-------- Dataset

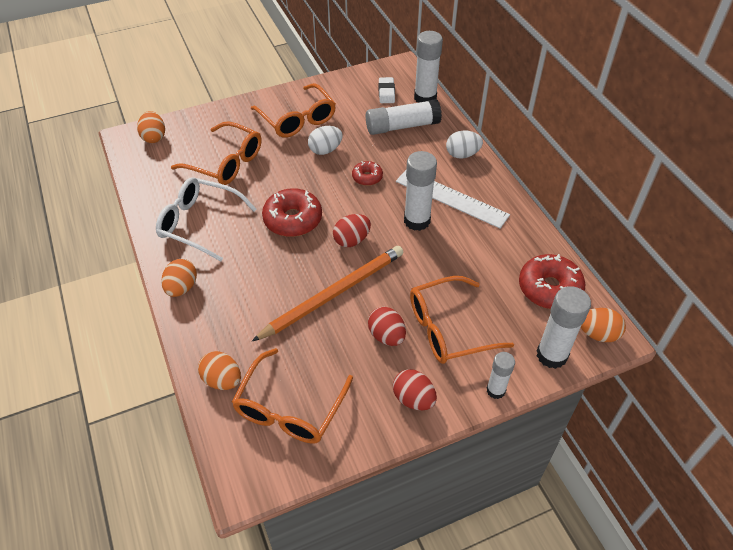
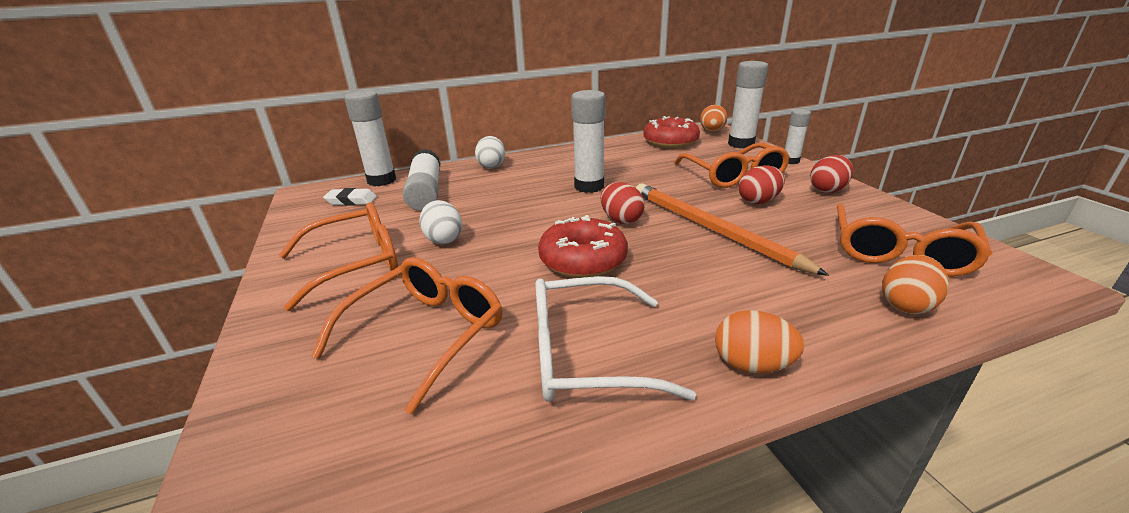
camera: 85 degrees left, 20 degrees down
orange egg [137,111,165,143] -> none
white glasses [156,177,256,261] -> white glasses turned 60 degrees clockwise [535,276,696,402]
orange glasses [232,348,353,444] -> orange glasses turned 90 degrees clockwise [837,203,992,277]
red donut [352,161,383,186] -> none
white ruler [396,170,510,228] -> none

----------------

▶ [Aim of the exercise]:
Your task is to copy the entries in full and exactly, without any images.

▶ [Answer space]:
camera: 85 degrees left, 20 degrees down
orange egg [137,111,165,143] -> none
white glasses [156,177,256,261] -> white glasses turned 60 degrees clockwise [535,276,696,402]
orange glasses [232,348,353,444] -> orange glasses turned 90 degrees clockwise [837,203,992,277]
red donut [352,161,383,186] -> none
white ruler [396,170,510,228] -> none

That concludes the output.